● **Records shown**
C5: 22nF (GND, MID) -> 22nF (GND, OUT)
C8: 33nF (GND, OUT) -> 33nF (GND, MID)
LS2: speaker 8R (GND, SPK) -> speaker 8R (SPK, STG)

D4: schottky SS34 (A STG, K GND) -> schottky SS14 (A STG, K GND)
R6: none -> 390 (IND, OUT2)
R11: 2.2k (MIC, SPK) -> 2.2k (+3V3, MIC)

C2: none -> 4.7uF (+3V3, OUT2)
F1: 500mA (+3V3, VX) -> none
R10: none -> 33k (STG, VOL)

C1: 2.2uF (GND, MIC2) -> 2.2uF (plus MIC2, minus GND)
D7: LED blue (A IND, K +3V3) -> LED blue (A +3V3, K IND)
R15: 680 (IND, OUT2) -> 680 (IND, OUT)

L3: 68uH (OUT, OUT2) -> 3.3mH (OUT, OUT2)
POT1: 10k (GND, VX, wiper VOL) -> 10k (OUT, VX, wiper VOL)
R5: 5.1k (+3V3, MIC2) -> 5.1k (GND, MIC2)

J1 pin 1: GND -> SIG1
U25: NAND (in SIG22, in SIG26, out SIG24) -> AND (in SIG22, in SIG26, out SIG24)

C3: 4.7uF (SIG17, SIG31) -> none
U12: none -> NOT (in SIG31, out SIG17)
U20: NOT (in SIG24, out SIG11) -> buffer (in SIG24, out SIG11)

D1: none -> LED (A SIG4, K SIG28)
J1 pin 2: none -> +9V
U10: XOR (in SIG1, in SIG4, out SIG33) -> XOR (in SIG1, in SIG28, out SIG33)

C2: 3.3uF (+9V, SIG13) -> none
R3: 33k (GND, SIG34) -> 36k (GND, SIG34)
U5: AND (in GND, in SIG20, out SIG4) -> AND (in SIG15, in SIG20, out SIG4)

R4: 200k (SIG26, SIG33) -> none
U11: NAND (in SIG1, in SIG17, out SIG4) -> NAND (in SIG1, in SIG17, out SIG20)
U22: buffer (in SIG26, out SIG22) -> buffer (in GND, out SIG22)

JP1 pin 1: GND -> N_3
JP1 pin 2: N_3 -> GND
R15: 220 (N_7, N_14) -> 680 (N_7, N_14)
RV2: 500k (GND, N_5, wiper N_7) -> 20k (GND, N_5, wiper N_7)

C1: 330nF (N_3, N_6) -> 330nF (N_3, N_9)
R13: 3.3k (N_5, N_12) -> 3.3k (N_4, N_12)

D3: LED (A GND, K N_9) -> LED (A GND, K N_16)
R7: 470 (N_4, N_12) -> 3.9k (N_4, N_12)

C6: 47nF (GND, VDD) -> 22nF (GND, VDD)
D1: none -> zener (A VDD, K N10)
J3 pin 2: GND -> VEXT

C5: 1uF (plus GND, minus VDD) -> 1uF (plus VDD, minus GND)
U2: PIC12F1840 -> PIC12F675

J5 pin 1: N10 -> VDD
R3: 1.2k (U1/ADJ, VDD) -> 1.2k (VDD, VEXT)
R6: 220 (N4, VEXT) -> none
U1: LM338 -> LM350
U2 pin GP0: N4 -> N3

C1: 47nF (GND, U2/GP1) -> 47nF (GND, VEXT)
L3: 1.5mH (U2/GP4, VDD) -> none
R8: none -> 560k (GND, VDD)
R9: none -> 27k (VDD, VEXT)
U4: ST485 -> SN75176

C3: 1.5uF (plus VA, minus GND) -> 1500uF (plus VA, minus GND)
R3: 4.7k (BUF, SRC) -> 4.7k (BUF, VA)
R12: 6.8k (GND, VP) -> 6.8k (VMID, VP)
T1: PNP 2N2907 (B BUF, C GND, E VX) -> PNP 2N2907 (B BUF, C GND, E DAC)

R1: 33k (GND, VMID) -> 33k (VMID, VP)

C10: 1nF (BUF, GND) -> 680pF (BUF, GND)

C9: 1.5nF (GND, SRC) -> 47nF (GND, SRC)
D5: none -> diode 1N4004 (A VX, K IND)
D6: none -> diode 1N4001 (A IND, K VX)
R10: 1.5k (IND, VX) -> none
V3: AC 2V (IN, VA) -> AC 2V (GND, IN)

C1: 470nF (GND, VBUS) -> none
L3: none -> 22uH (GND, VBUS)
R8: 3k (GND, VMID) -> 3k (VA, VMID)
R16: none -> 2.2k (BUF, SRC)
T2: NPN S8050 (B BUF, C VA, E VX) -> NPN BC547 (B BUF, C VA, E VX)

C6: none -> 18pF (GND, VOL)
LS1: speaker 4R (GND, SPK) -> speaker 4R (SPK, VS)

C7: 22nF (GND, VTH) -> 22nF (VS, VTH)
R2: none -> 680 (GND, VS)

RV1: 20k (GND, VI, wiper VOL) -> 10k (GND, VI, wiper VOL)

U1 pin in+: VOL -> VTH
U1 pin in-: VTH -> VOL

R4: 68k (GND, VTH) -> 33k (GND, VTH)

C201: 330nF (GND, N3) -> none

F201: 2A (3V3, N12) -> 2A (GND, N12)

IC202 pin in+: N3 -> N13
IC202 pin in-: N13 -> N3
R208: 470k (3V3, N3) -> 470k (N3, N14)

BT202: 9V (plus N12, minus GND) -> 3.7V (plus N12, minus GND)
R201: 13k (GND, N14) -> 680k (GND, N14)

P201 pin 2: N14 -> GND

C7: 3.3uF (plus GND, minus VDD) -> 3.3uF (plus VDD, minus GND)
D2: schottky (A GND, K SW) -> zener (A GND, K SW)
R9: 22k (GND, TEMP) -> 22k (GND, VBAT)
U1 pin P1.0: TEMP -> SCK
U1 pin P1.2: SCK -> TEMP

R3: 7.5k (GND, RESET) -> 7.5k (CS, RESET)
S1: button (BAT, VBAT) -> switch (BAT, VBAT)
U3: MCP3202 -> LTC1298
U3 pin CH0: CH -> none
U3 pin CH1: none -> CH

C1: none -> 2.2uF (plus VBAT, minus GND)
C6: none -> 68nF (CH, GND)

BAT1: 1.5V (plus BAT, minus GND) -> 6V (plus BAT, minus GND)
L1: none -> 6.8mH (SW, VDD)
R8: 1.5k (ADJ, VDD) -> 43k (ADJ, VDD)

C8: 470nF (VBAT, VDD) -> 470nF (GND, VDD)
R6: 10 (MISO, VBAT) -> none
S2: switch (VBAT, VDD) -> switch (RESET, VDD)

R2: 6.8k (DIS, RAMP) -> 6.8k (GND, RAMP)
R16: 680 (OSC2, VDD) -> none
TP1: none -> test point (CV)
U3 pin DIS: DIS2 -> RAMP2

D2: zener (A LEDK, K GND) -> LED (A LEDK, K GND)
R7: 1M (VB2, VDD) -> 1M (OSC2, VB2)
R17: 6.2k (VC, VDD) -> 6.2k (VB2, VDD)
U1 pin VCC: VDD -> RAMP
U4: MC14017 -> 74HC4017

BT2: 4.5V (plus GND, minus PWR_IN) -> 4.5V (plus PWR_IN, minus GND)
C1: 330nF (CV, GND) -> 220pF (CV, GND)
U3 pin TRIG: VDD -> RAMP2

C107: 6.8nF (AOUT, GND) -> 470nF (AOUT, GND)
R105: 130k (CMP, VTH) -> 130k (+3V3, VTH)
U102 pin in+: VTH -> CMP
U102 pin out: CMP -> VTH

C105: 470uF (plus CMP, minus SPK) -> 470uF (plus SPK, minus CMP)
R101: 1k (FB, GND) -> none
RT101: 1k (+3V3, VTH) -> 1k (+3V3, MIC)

● **What is being asked**
Output the data above exactly, please, line for line.

● **Exercise response**
C5: 22nF (GND, MID) -> 22nF (GND, OUT)
C8: 33nF (GND, OUT) -> 33nF (GND, MID)
LS2: speaker 8R (GND, SPK) -> speaker 8R (SPK, STG)

D4: schottky SS34 (A STG, K GND) -> schottky SS14 (A STG, K GND)
R6: none -> 390 (IND, OUT2)
R11: 2.2k (MIC, SPK) -> 2.2k (+3V3, MIC)

C2: none -> 4.7uF (+3V3, OUT2)
F1: 500mA (+3V3, VX) -> none
R10: none -> 33k (STG, VOL)

C1: 2.2uF (GND, MIC2) -> 2.2uF (plus MIC2, minus GND)
D7: LED blue (A IND, K +3V3) -> LED blue (A +3V3, K IND)
R15: 680 (IND, OUT2) -> 680 (IND, OUT)

L3: 68uH (OUT, OUT2) -> 3.3mH (OUT, OUT2)
POT1: 10k (GND, VX, wiper VOL) -> 10k (OUT, VX, wiper VOL)
R5: 5.1k (+3V3, MIC2) -> 5.1k (GND, MIC2)

J1 pin 1: GND -> SIG1
U25: NAND (in SIG22, in SIG26, out SIG24) -> AND (in SIG22, in SIG26, out SIG24)

C3: 4.7uF (SIG17, SIG31) -> none
U12: none -> NOT (in SIG31, out SIG17)
U20: NOT (in SIG24, out SIG11) -> buffer (in SIG24, out SIG11)

D1: none -> LED (A SIG4, K SIG28)
J1 pin 2: none -> +9V
U10: XOR (in SIG1, in SIG4, out SIG33) -> XOR (in SIG1, in SIG28, out SIG33)

C2: 3.3uF (+9V, SIG13) -> none
R3: 33k (GND, SIG34) -> 36k (GND, SIG34)
U5: AND (in GND, in SIG20, out SIG4) -> AND (in SIG15, in SIG20, out SIG4)

R4: 200k (SIG26, SIG33) -> none
U11: NAND (in SIG1, in SIG17, out SIG4) -> NAND (in SIG1, in SIG17, out SIG20)
U22: buffer (in SIG26, out SIG22) -> buffer (in GND, out SIG22)

JP1 pin 1: GND -> N_3
JP1 pin 2: N_3 -> GND
R15: 220 (N_7, N_14) -> 680 (N_7, N_14)
RV2: 500k (GND, N_5, wiper N_7) -> 20k (GND, N_5, wiper N_7)

C1: 330nF (N_3, N_6) -> 330nF (N_3, N_9)
R13: 3.3k (N_5, N_12) -> 3.3k (N_4, N_12)

D3: LED (A GND, K N_9) -> LED (A GND, K N_16)
R7: 470 (N_4, N_12) -> 3.9k (N_4, N_12)

C6: 47nF (GND, VDD) -> 22nF (GND, VDD)
D1: none -> zener (A VDD, K N10)
J3 pin 2: GND -> VEXT

C5: 1uF (plus GND, minus VDD) -> 1uF (plus VDD, minus GND)
U2: PIC12F1840 -> PIC12F675

J5 pin 1: N10 -> VDD
R3: 1.2k (U1/ADJ, VDD) -> 1.2k (VDD, VEXT)
R6: 220 (N4, VEXT) -> none
U1: LM338 -> LM350
U2 pin GP0: N4 -> N3

C1: 47nF (GND, U2/GP1) -> 47nF (GND, VEXT)
L3: 1.5mH (U2/GP4, VDD) -> none
R8: none -> 560k (GND, VDD)
R9: none -> 27k (VDD, VEXT)
U4: ST485 -> SN75176

C3: 1.5uF (plus VA, minus GND) -> 1500uF (plus VA, minus GND)
R3: 4.7k (BUF, SRC) -> 4.7k (BUF, VA)
R12: 6.8k (GND, VP) -> 6.8k (VMID, VP)
T1: PNP 2N2907 (B BUF, C GND, E VX) -> PNP 2N2907 (B BUF, C GND, E DAC)

R1: 33k (GND, VMID) -> 33k (VMID, VP)

C10: 1nF (BUF, GND) -> 680pF (BUF, GND)

C9: 1.5nF (GND, SRC) -> 47nF (GND, SRC)
D5: none -> diode 1N4004 (A VX, K IND)
D6: none -> diode 1N4001 (A IND, K VX)
R10: 1.5k (IND, VX) -> none
V3: AC 2V (IN, VA) -> AC 2V (GND, IN)

C1: 470nF (GND, VBUS) -> none
L3: none -> 22uH (GND, VBUS)
R8: 3k (GND, VMID) -> 3k (VA, VMID)
R16: none -> 2.2k (BUF, SRC)
T2: NPN S8050 (B BUF, C VA, E VX) -> NPN BC547 (B BUF, C VA, E VX)

C6: none -> 18pF (GND, VOL)
LS1: speaker 4R (GND, SPK) -> speaker 4R (SPK, VS)

C7: 22nF (GND, VTH) -> 22nF (VS, VTH)
R2: none -> 680 (GND, VS)

RV1: 20k (GND, VI, wiper VOL) -> 10k (GND, VI, wiper VOL)

U1 pin in+: VOL -> VTH
U1 pin in-: VTH -> VOL

R4: 68k (GND, VTH) -> 33k (GND, VTH)

C201: 330nF (GND, N3) -> none

F201: 2A (3V3, N12) -> 2A (GND, N12)

IC202 pin in+: N3 -> N13
IC202 pin in-: N13 -> N3
R208: 470k (3V3, N3) -> 470k (N3, N14)

BT202: 9V (plus N12, minus GND) -> 3.7V (plus N12, minus GND)
R201: 13k (GND, N14) -> 680k (GND, N14)

P201 pin 2: N14 -> GND

C7: 3.3uF (plus GND, minus VDD) -> 3.3uF (plus VDD, minus GND)
D2: schottky (A GND, K SW) -> zener (A GND, K SW)
R9: 22k (GND, TEMP) -> 22k (GND, VBAT)
U1 pin P1.0: TEMP -> SCK
U1 pin P1.2: SCK -> TEMP

R3: 7.5k (GND, RESET) -> 7.5k (CS, RESET)
S1: button (BAT, VBAT) -> switch (BAT, VBAT)
U3: MCP3202 -> LTC1298
U3 pin CH0: CH -> none
U3 pin CH1: none -> CH

C1: none -> 2.2uF (plus VBAT, minus GND)
C6: none -> 68nF (CH, GND)

BAT1: 1.5V (plus BAT, minus GND) -> 6V (plus BAT, minus GND)
L1: none -> 6.8mH (SW, VDD)
R8: 1.5k (ADJ, VDD) -> 43k (ADJ, VDD)

C8: 470nF (VBAT, VDD) -> 470nF (GND, VDD)
R6: 10 (MISO, VBAT) -> none
S2: switch (VBAT, VDD) -> switch (RESET, VDD)

R2: 6.8k (DIS, RAMP) -> 6.8k (GND, RAMP)
R16: 680 (OSC2, VDD) -> none
TP1: none -> test point (CV)
U3 pin DIS: DIS2 -> RAMP2

D2: zener (A LEDK, K GND) -> LED (A LEDK, K GND)
R7: 1M (VB2, VDD) -> 1M (OSC2, VB2)
R17: 6.2k (VC, VDD) -> 6.2k (VB2, VDD)
U1 pin VCC: VDD -> RAMP
U4: MC14017 -> 74HC4017

BT2: 4.5V (plus GND, minus PWR_IN) -> 4.5V (plus PWR_IN, minus GND)
C1: 330nF (CV, GND) -> 220pF (CV, GND)
U3 pin TRIG: VDD -> RAMP2

C107: 6.8nF (AOUT, GND) -> 470nF (AOUT, GND)
R105: 130k (CMP, VTH) -> 130k (+3V3, VTH)
U102 pin in+: VTH -> CMP
U102 pin out: CMP -> VTH

C105: 470uF (plus CMP, minus SPK) -> 470uF (plus SPK, minus CMP)
R101: 1k (FB, GND) -> none
RT101: 1k (+3V3, VTH) -> 1k (+3V3, MIC)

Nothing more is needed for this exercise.